#### [PROBLEM REQUIREMENTS]
Examine each line of the listing below. Copy those in which the string "none" appears.

#### [SUPPLIED ENTRIES]
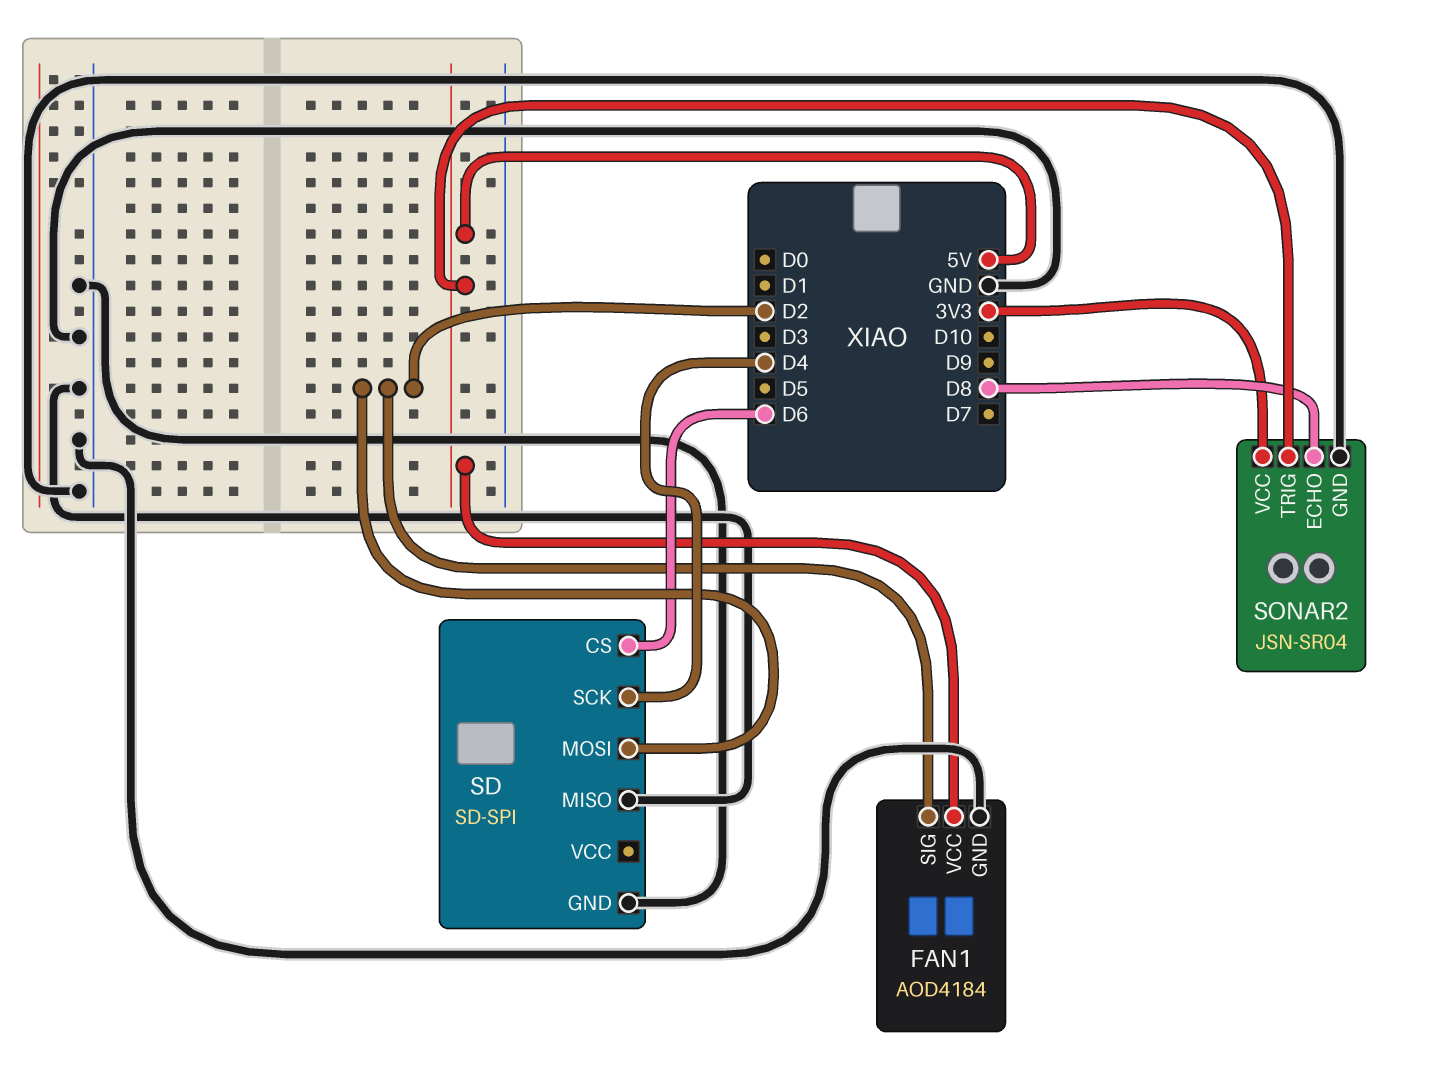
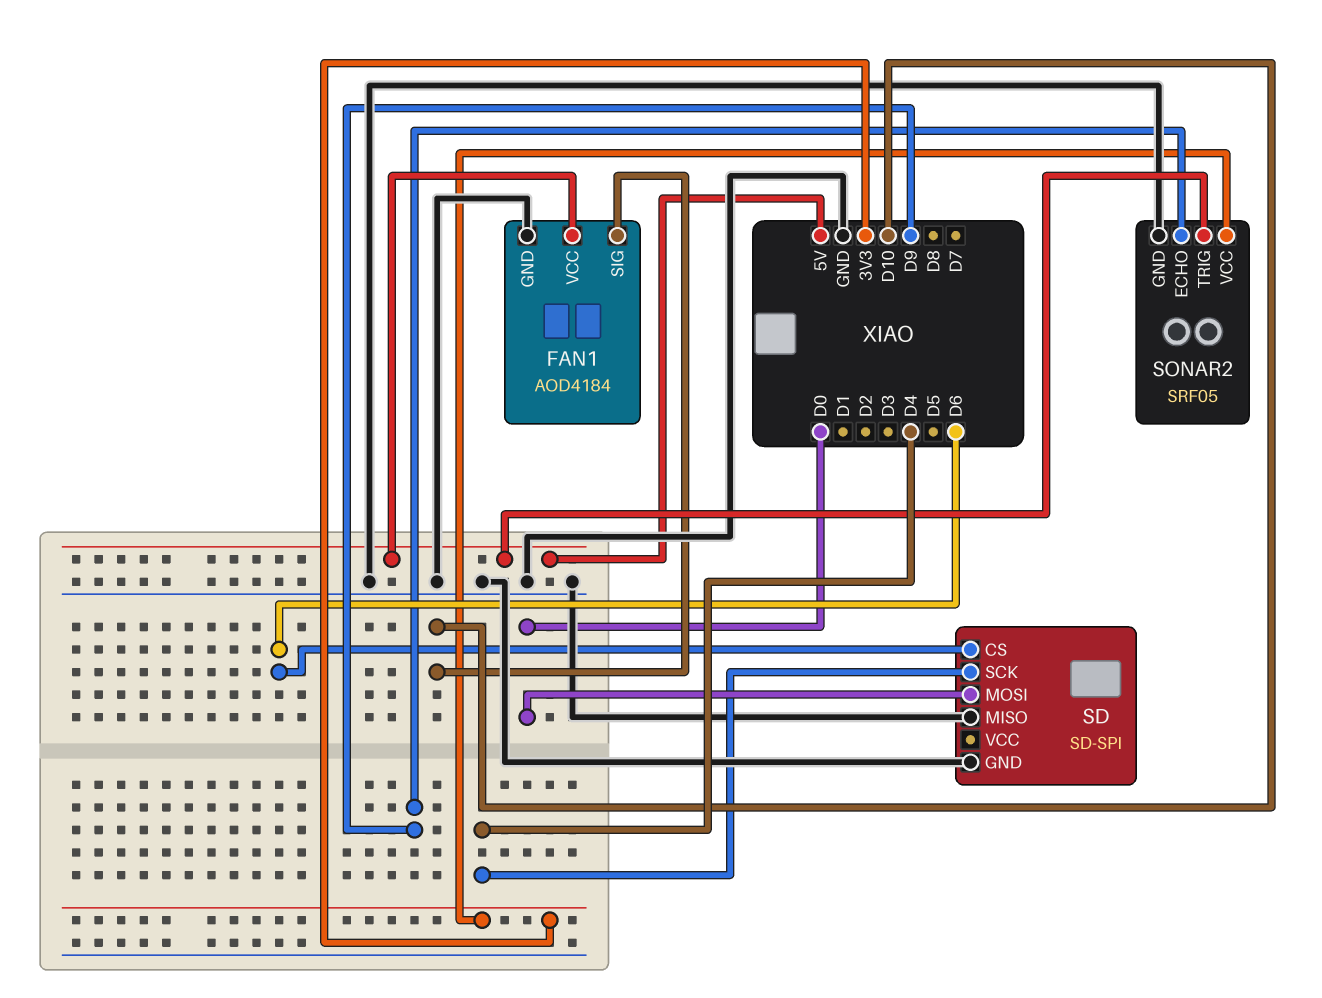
FAN1 pin SIG: D2 -> D10
SD pin MOSI: D2 -> D0
SONAR2: JSN-SR04 -> SRF05
SONAR2 pin ECHO: D8 -> D9

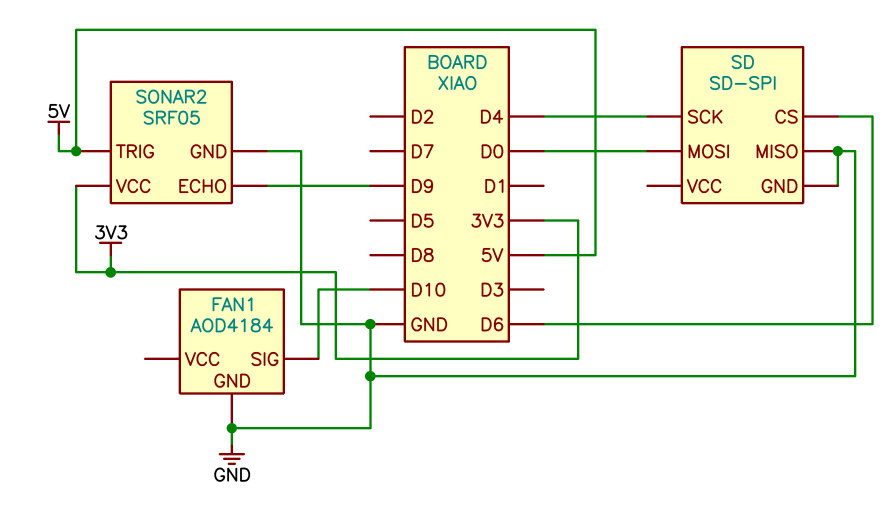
FAN1 pin VCC: 5V -> none

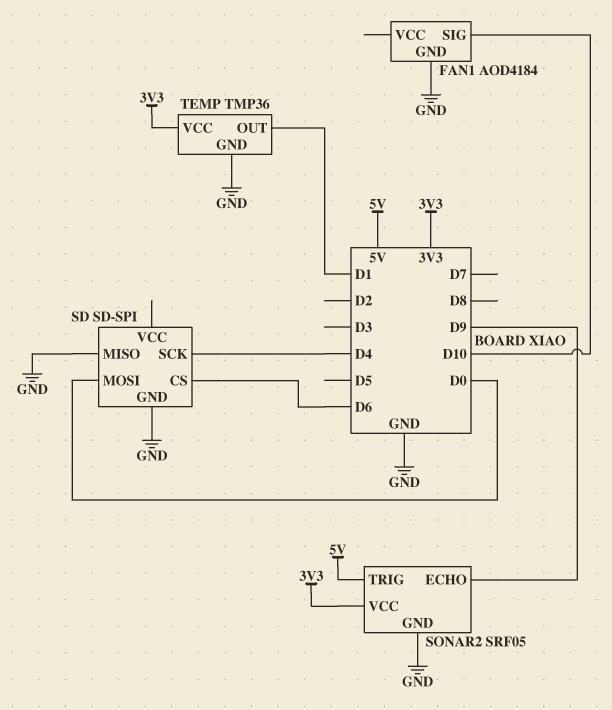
TEMP: none -> TMP36
TEMP pin GND: none -> GND
TEMP pin OUT: none -> D1
TEMP pin VCC: none -> 3V3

#### [ANSWER SPACE]
FAN1 pin VCC: 5V -> none
TEMP: none -> TMP36
TEMP pin GND: none -> GND
TEMP pin OUT: none -> D1
TEMP pin VCC: none -> 3V3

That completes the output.